- _Request_
Switch every "Green Hornet" in the lines below to "Green Arrow" and give the lines again with nothing else changed.
━━━━━ Data shown
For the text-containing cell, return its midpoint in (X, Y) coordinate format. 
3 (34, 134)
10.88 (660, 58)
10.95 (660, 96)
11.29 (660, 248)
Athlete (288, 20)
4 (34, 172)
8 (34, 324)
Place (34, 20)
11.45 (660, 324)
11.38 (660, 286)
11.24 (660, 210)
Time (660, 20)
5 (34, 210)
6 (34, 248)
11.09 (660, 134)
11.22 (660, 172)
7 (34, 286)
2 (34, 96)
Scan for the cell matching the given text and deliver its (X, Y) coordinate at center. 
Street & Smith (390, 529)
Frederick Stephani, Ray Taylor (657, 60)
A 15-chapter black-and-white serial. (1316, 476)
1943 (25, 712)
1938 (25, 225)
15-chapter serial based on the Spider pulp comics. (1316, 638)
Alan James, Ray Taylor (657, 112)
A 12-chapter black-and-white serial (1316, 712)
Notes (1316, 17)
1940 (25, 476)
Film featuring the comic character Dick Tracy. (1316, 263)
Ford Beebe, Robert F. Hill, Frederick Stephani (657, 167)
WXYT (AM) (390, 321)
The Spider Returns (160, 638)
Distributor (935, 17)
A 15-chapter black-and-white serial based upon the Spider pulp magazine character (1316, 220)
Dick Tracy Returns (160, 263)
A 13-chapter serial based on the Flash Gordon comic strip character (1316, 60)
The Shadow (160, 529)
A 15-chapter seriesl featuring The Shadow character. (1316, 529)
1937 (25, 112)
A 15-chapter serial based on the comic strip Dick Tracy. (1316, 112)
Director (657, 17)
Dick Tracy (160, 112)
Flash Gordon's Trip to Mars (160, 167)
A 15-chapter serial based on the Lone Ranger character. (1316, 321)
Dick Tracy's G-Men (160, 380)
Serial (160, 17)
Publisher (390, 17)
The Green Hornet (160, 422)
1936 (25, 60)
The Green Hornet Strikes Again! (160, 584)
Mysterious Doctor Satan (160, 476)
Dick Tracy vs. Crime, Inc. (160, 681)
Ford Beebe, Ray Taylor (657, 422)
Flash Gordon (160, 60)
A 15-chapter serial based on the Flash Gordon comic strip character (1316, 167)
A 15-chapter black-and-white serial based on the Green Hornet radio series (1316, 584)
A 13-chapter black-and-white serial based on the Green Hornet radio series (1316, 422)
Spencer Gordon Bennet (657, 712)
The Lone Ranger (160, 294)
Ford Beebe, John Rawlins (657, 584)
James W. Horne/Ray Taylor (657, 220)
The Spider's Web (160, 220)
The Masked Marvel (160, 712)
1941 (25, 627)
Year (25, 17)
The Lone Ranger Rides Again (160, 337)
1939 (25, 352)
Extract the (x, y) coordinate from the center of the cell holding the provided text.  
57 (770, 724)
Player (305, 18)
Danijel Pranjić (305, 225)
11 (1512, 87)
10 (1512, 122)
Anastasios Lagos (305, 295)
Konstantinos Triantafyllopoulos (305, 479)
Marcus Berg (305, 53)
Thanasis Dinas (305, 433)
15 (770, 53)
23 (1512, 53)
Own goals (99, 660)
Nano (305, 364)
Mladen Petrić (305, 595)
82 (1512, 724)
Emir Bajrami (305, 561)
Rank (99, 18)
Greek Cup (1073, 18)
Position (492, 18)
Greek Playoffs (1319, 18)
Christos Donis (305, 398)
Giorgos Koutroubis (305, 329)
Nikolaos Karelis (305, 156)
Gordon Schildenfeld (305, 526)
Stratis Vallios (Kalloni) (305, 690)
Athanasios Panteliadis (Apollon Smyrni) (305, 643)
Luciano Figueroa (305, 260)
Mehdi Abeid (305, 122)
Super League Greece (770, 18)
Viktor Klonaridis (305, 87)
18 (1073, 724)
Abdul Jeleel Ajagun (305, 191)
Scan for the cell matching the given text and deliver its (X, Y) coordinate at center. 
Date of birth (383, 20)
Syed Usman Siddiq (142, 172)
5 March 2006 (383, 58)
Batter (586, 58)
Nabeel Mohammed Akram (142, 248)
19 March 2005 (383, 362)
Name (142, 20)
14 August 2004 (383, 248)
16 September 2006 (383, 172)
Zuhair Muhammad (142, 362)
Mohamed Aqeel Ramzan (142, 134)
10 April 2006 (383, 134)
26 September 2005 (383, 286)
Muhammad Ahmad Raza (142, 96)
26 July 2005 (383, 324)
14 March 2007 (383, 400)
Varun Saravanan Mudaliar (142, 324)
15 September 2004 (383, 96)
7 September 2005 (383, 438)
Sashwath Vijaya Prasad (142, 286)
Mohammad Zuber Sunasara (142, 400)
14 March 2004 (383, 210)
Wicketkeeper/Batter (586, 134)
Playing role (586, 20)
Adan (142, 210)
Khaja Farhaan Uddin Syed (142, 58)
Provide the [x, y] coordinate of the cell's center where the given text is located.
━━━━━━━━━━
- _Solution to this problem_
For the text-containing cell, return its midpoint in (X, Y) coordinate format. 
3 (34, 134)
10.88 (660, 58)
10.95 (660, 96)
11.29 (660, 248)
Athlete (288, 20)
4 (34, 172)
8 (34, 324)
Place (34, 20)
11.45 (660, 324)
11.38 (660, 286)
11.24 (660, 210)
Time (660, 20)
5 (34, 210)
6 (34, 248)
11.09 (660, 134)
11.22 (660, 172)
7 (34, 286)
2 (34, 96)
Scan for the cell matching the given text and deliver its (X, Y) coordinate at center. 
Street & Smith (390, 529)
Frederick Stephani, Ray Taylor (657, 60)
A 15-chapter black-and-white serial. (1316, 476)
1943 (25, 712)
1938 (25, 225)
15-chapter serial based on the Spider pulp comics. (1316, 638)
Alan James, Ray Taylor (657, 112)
A 12-chapter black-and-white serial (1316, 712)
Notes (1316, 17)
1940 (25, 476)
Film featuring the comic character Dick Tracy. (1316, 263)
Ford Beebe, Robert F. Hill, Frederick Stephani (657, 167)
WXYT (AM) (390, 321)
The Spider Returns (160, 638)
Distributor (935, 17)
A 15-chapter black-and-white serial based upon the Spider pulp magazine character (1316, 220)
Dick Tracy Returns (160, 263)
A 13-chapter serial based on the Flash Gordon comic strip character (1316, 60)
The Shadow (160, 529)
A 15-chapter seriesl featuring The Shadow character. (1316, 529)
1937 (25, 112)
A 15-chapter serial based on the comic strip Dick Tracy. (1316, 112)
Director (657, 17)
Dick Tracy (160, 112)
Flash Gordon's Trip to Mars (160, 167)
A 15-chapter serial based on the Lone Ranger character. (1316, 321)
Dick Tracy's G-Men (160, 380)
Serial (160, 17)
Publisher (390, 17)
The Green Arrow (160, 422)
1936 (25, 60)
The Green Arrow Strikes Again! (160, 584)
Mysterious Doctor Satan (160, 476)
Dick Tracy vs. Crime, Inc. (160, 681)
Ford Beebe, Ray Taylor (657, 422)
Flash Gordon (160, 60)
A 15-chapter serial based on the Flash Gordon comic strip character (1316, 167)
A 15-chapter black-and-white serial based on the Green Arrow radio series (1316, 584)
A 13-chapter black-and-white serial based on the Green Arrow radio series (1316, 422)
Spencer Gordon Bennet (657, 712)
The Lone Ranger (160, 294)
Ford Beebe, John Rawlins (657, 584)
James W. Horne/Ray Taylor (657, 220)
The Spider's Web (160, 220)
The Masked Marvel (160, 712)
1941 (25, 627)
Year (25, 17)
The Lone Ranger Rides Again (160, 337)
1939 (25, 352)
Extract the (x, y) coordinate from the center of the cell holding the provided text.  
57 (770, 724)
Player (305, 18)
Danijel Pranjić (305, 225)
11 (1512, 87)
10 (1512, 122)
Anastasios Lagos (305, 295)
Konstantinos Triantafyllopoulos (305, 479)
Marcus Berg (305, 53)
Thanasis Dinas (305, 433)
15 (770, 53)
23 (1512, 53)
Own goals (99, 660)
Nano (305, 364)
Mladen Petrić (305, 595)
82 (1512, 724)
Emir Bajrami (305, 561)
Rank (99, 18)
Greek Cup (1073, 18)
Position (492, 18)
Greek Playoffs (1319, 18)
Christos Donis (305, 398)
Giorgos Koutroubis (305, 329)
Nikolaos Karelis (305, 156)
Gordon Schildenfeld (305, 526)
Stratis Vallios (Kalloni) (305, 690)
Athanasios Panteliadis (Apollon Smyrni) (305, 643)
Luciano Figueroa (305, 260)
Mehdi Abeid (305, 122)
Super League Greece (770, 18)
Viktor Klonaridis (305, 87)
18 (1073, 724)
Abdul Jeleel Ajagun (305, 191)
Scan for the cell matching the given text and deliver its (X, Y) coordinate at center. 
Date of birth (383, 20)
Syed Usman Siddiq (142, 172)
5 March 2006 (383, 58)
Batter (586, 58)
Nabeel Mohammed Akram (142, 248)
19 March 2005 (383, 362)
Name (142, 20)
14 August 2004 (383, 248)
16 September 2006 (383, 172)
Zuhair Muhammad (142, 362)
Mohamed Aqeel Ramzan (142, 134)
10 April 2006 (383, 134)
26 September 2005 (383, 286)
Muhammad Ahmad Raza (142, 96)
26 July 2005 (383, 324)
14 March 2007 (383, 400)
Varun Saravanan Mudaliar (142, 324)
15 September 2004 (383, 96)
7 September 2005 (383, 438)
Sashwath Vijaya Prasad (142, 286)
Mohammad Zuber Sunasara (142, 400)
14 March 2004 (383, 210)
Wicketkeeper/Batter (586, 134)
Playing role (586, 20)
Adan (142, 210)
Khaja Farhaan Uddin Syed (142, 58)
Provide the [x, y] coordinate of the cell's center where the given text is located.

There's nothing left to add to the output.